*** Entries provided
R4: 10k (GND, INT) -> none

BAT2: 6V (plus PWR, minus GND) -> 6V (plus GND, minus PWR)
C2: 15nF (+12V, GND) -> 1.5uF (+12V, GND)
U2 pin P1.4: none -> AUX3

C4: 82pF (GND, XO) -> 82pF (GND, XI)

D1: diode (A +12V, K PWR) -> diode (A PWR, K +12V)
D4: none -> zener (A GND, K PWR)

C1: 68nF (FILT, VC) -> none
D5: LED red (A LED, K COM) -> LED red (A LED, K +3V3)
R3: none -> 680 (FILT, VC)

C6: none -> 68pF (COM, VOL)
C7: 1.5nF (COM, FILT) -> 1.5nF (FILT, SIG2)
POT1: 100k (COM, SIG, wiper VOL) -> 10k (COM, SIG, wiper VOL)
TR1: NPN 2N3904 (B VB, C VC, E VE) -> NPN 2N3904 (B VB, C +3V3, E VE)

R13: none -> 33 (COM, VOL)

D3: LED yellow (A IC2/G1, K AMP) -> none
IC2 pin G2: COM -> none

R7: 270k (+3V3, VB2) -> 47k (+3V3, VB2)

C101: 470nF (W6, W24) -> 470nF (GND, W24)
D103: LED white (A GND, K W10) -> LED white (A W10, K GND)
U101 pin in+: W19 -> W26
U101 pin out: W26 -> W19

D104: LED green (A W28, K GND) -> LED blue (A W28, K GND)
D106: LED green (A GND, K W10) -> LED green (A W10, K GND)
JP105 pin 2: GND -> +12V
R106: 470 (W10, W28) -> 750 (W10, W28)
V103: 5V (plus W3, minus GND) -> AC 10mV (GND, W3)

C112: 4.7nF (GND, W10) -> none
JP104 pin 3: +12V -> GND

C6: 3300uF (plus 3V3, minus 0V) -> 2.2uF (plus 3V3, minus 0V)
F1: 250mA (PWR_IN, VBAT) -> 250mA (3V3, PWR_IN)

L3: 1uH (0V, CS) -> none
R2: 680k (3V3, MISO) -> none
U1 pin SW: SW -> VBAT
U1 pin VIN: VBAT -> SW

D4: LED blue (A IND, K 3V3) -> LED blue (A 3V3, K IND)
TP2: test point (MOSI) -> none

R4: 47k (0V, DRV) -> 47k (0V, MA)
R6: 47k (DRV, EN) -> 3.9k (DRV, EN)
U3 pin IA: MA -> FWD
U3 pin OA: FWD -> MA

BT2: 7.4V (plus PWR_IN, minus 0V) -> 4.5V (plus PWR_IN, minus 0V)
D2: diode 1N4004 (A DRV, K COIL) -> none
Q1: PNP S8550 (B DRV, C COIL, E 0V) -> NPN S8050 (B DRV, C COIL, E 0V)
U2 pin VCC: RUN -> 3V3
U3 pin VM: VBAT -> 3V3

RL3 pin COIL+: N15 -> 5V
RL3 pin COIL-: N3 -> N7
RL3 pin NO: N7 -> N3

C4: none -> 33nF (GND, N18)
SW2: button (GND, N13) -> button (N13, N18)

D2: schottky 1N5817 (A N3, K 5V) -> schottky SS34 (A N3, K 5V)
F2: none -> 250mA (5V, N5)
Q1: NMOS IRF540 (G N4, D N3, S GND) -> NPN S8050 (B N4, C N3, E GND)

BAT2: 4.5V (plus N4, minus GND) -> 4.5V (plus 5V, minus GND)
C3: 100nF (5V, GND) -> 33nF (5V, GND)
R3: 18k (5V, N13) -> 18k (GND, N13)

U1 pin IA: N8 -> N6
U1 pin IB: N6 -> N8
******
• [Action item]: Without altering a single word, copy the listing above.

• [Written reply]:
R4: 10k (GND, INT) -> none

BAT2: 6V (plus PWR, minus GND) -> 6V (plus GND, minus PWR)
C2: 15nF (+12V, GND) -> 1.5uF (+12V, GND)
U2 pin P1.4: none -> AUX3

C4: 82pF (GND, XO) -> 82pF (GND, XI)

D1: diode (A +12V, K PWR) -> diode (A PWR, K +12V)
D4: none -> zener (A GND, K PWR)

C1: 68nF (FILT, VC) -> none
D5: LED red (A LED, K COM) -> LED red (A LED, K +3V3)
R3: none -> 680 (FILT, VC)

C6: none -> 68pF (COM, VOL)
C7: 1.5nF (COM, FILT) -> 1.5nF (FILT, SIG2)
POT1: 100k (COM, SIG, wiper VOL) -> 10k (COM, SIG, wiper VOL)
TR1: NPN 2N3904 (B VB, C VC, E VE) -> NPN 2N3904 (B VB, C +3V3, E VE)

R13: none -> 33 (COM, VOL)

D3: LED yellow (A IC2/G1, K AMP) -> none
IC2 pin G2: COM -> none

R7: 270k (+3V3, VB2) -> 47k (+3V3, VB2)

C101: 470nF (W6, W24) -> 470nF (GND, W24)
D103: LED white (A GND, K W10) -> LED white (A W10, K GND)
U101 pin in+: W19 -> W26
U101 pin out: W26 -> W19

D104: LED green (A W28, K GND) -> LED blue (A W28, K GND)
D106: LED green (A GND, K W10) -> LED green (A W10, K GND)
JP105 pin 2: GND -> +12V
R106: 470 (W10, W28) -> 750 (W10, W28)
V103: 5V (plus W3, minus GND) -> AC 10mV (GND, W3)

C112: 4.7nF (GND, W10) -> none
JP104 pin 3: +12V -> GND

C6: 3300uF (plus 3V3, minus 0V) -> 2.2uF (plus 3V3, minus 0V)
F1: 250mA (PWR_IN, VBAT) -> 250mA (3V3, PWR_IN)

L3: 1uH (0V, CS) -> none
R2: 680k (3V3, MISO) -> none
U1 pin SW: SW -> VBAT
U1 pin VIN: VBAT -> SW

D4: LED blue (A IND, K 3V3) -> LED blue (A 3V3, K IND)
TP2: test point (MOSI) -> none

R4: 47k (0V, DRV) -> 47k (0V, MA)
R6: 47k (DRV, EN) -> 3.9k (DRV, EN)
U3 pin IA: MA -> FWD
U3 pin OA: FWD -> MA

BT2: 7.4V (plus PWR_IN, minus 0V) -> 4.5V (plus PWR_IN, minus 0V)
D2: diode 1N4004 (A DRV, K COIL) -> none
Q1: PNP S8550 (B DRV, C COIL, E 0V) -> NPN S8050 (B DRV, C COIL, E 0V)
U2 pin VCC: RUN -> 3V3
U3 pin VM: VBAT -> 3V3

RL3 pin COIL+: N15 -> 5V
RL3 pin COIL-: N3 -> N7
RL3 pin NO: N7 -> N3

C4: none -> 33nF (GND, N18)
SW2: button (GND, N13) -> button (N13, N18)

D2: schottky 1N5817 (A N3, K 5V) -> schottky SS34 (A N3, K 5V)
F2: none -> 250mA (5V, N5)
Q1: NMOS IRF540 (G N4, D N3, S GND) -> NPN S8050 (B N4, C N3, E GND)

BAT2: 4.5V (plus N4, minus GND) -> 4.5V (plus 5V, minus GND)
C3: 100nF (5V, GND) -> 33nF (5V, GND)
R3: 18k (5V, N13) -> 18k (GND, N13)

U1 pin IA: N8 -> N6
U1 pin IB: N6 -> N8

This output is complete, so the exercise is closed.